▶ Assigned task
Copy each line of the data below with the word "none".

▶ Data under study
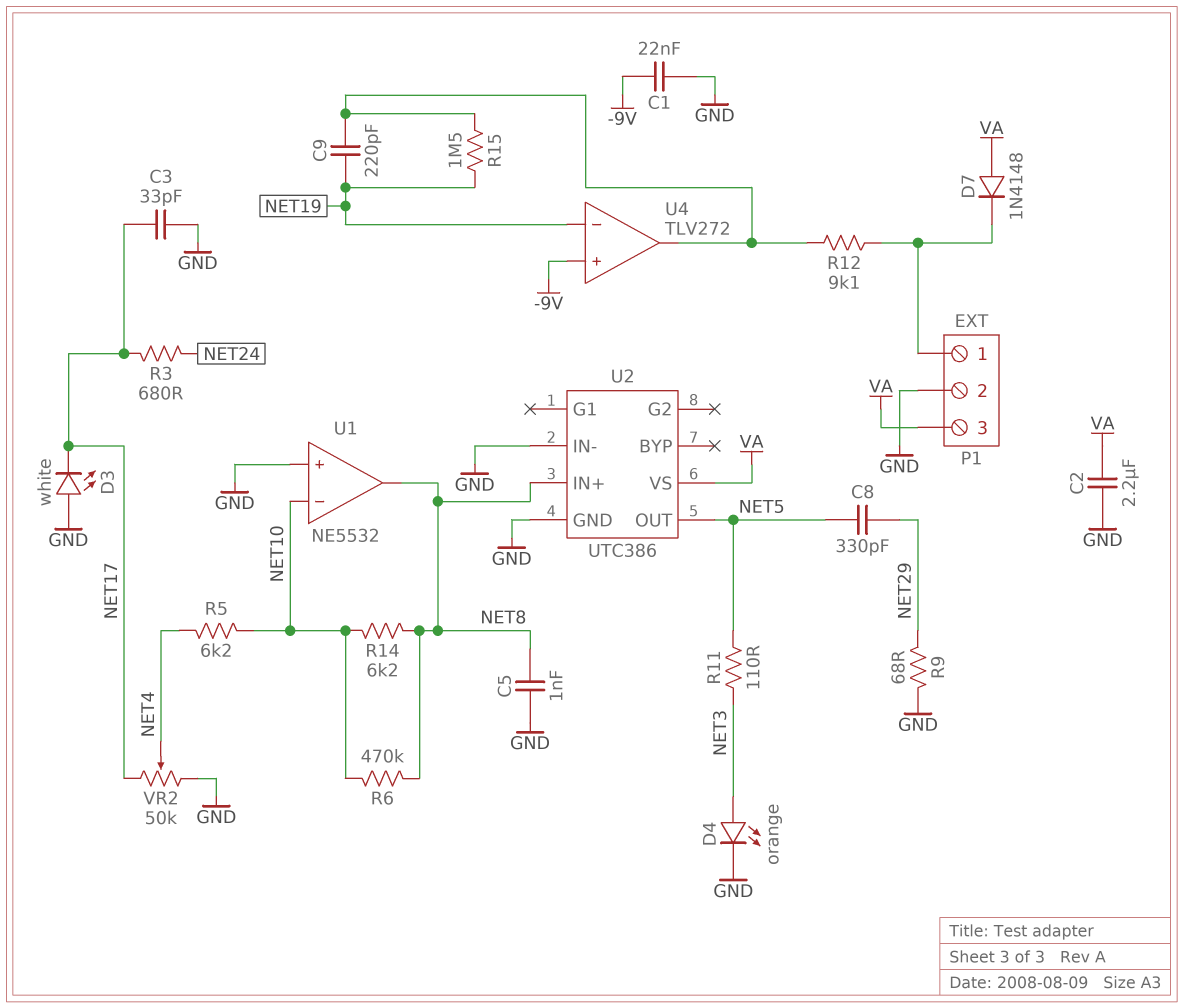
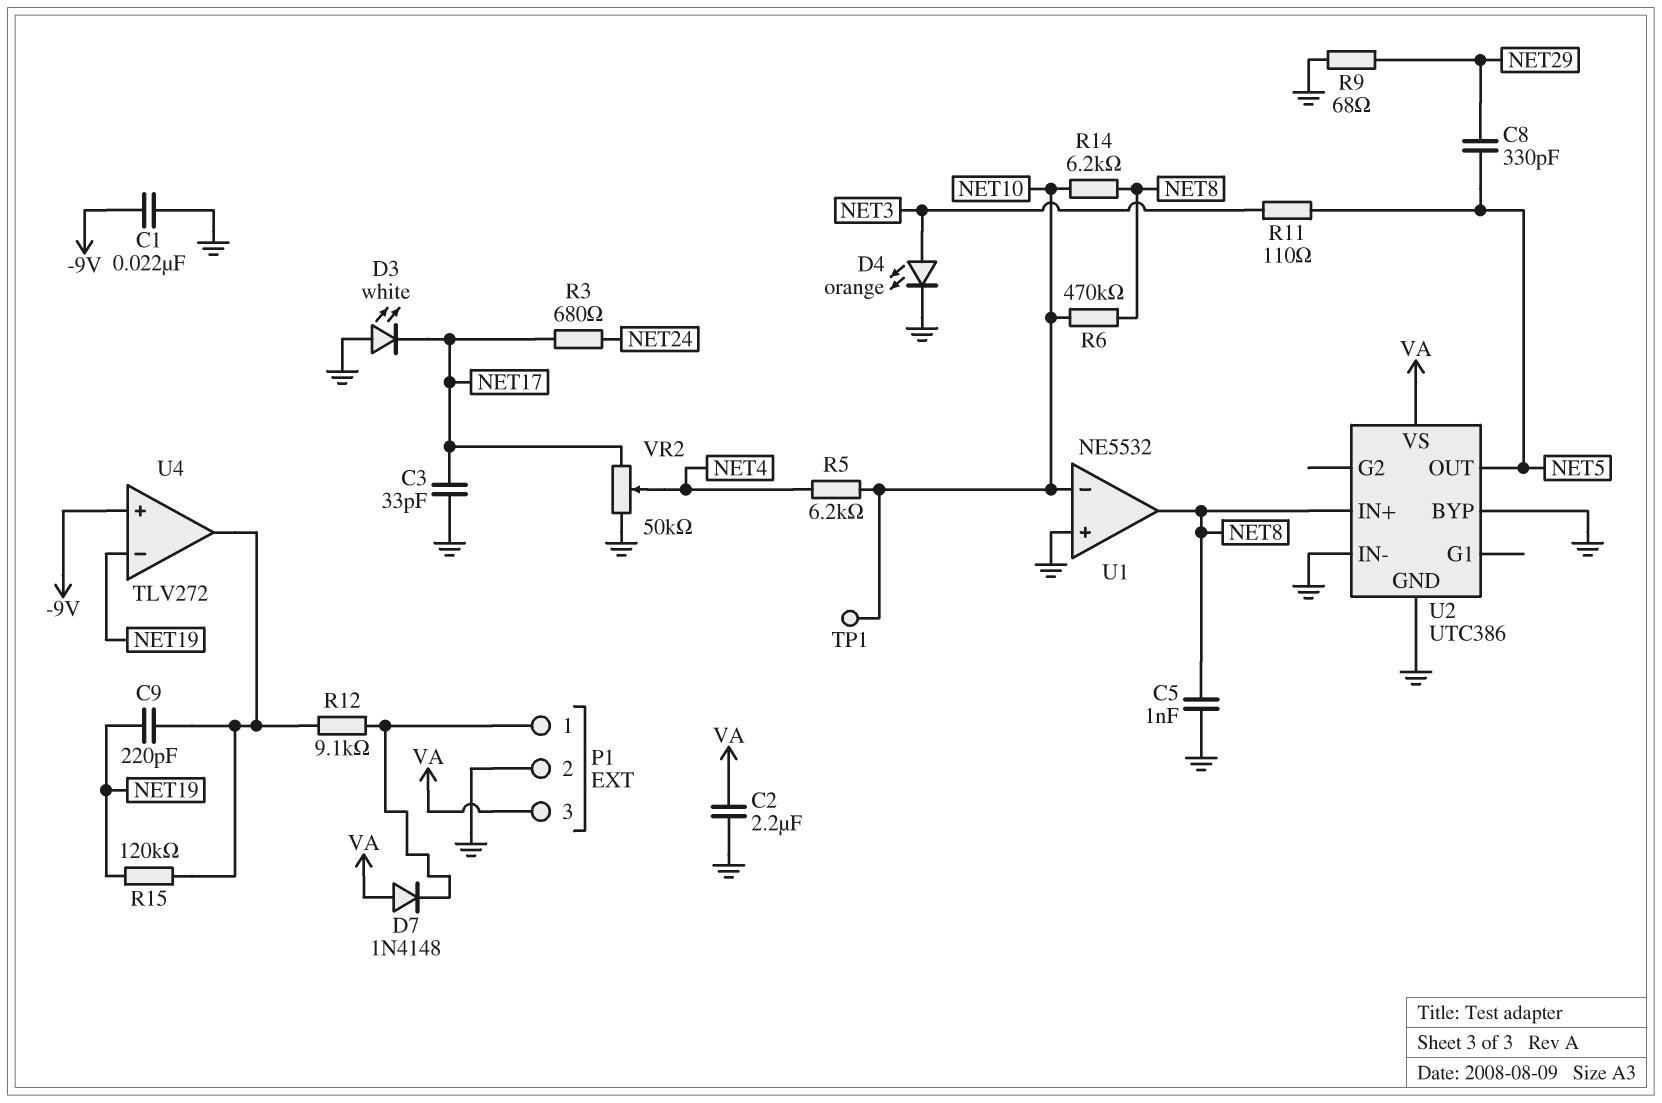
R15: 1.5M (NET19, U4/out) -> 120k (NET19, U4/out)
TP1: none -> test point (NET10)
U2 pin BYP: none -> GND

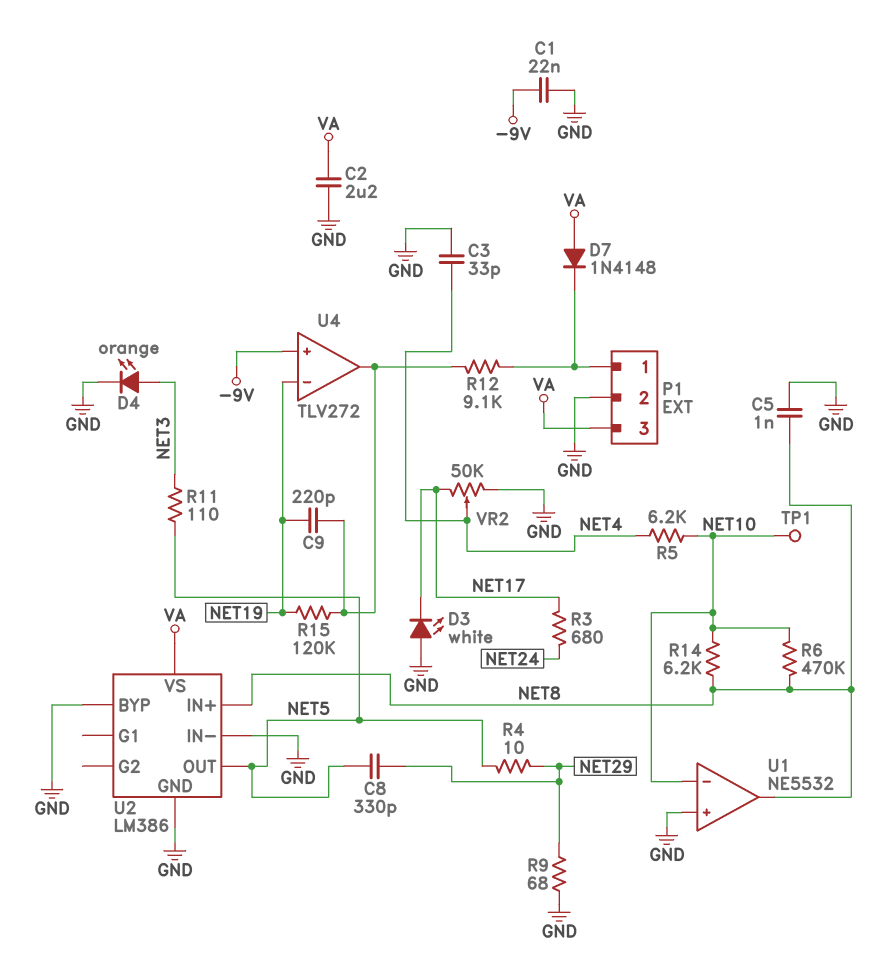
C3: 33pF (GND, NET17) -> 33pF (GND, NET4)
R4: none -> 10 (NET5, NET29)
U2: UTC386 -> LM386

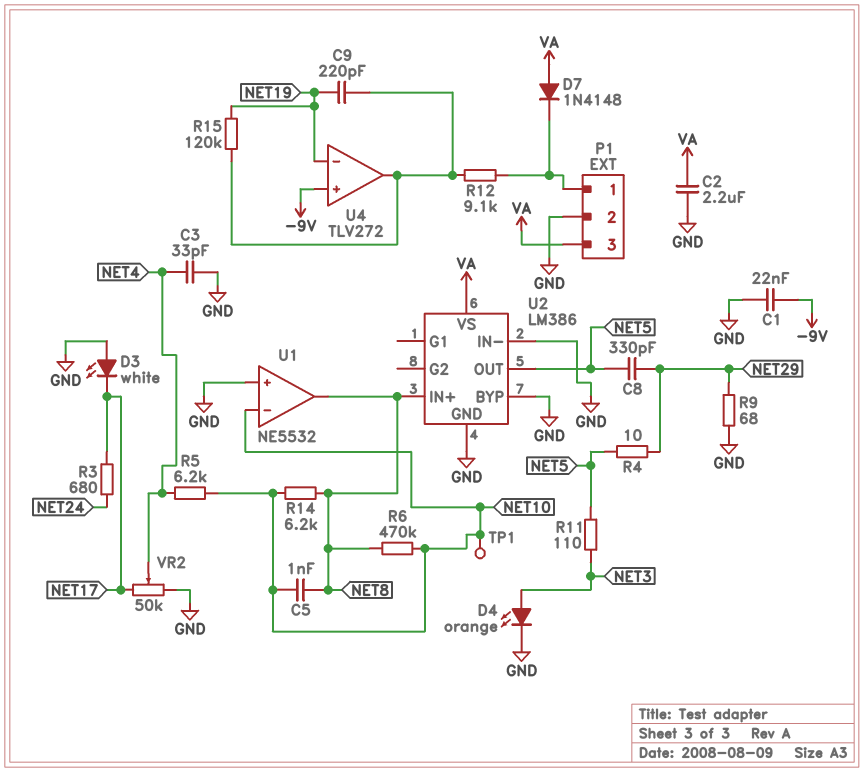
C5: 1nF (GND, NET8) -> 1nF (NET8, NET10)

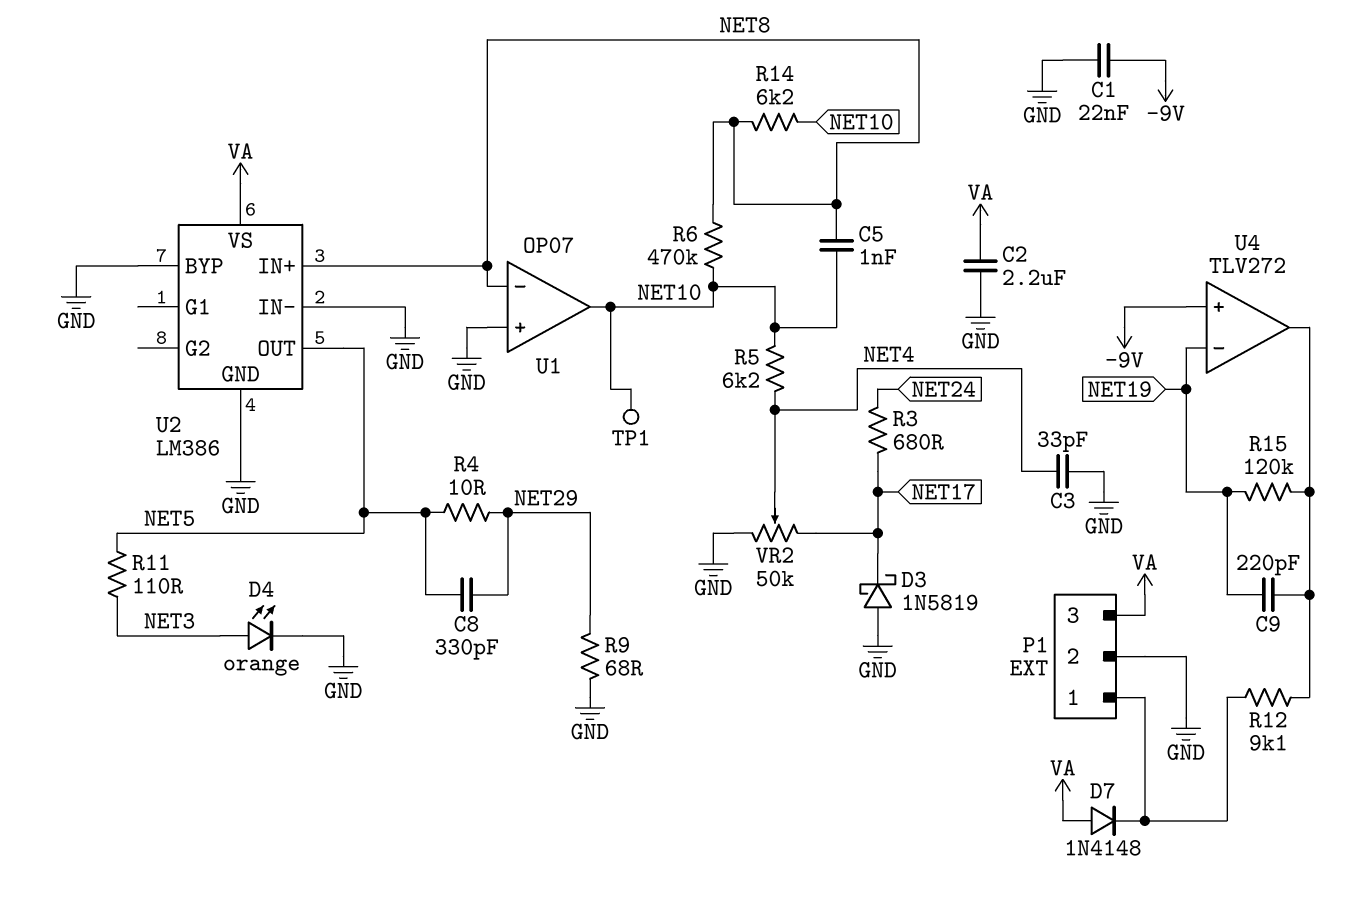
D3: LED white (A GND, K NET17) -> schottky 1N5819 (A GND, K NET17)
U1: NE5532 -> OP07
U1 pin in-: NET10 -> NET8
U1 pin out: NET8 -> NET10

▶ Answer below
TP1: none -> test point (NET10)
U2 pin BYP: none -> GND
R4: none -> 10 (NET5, NET29)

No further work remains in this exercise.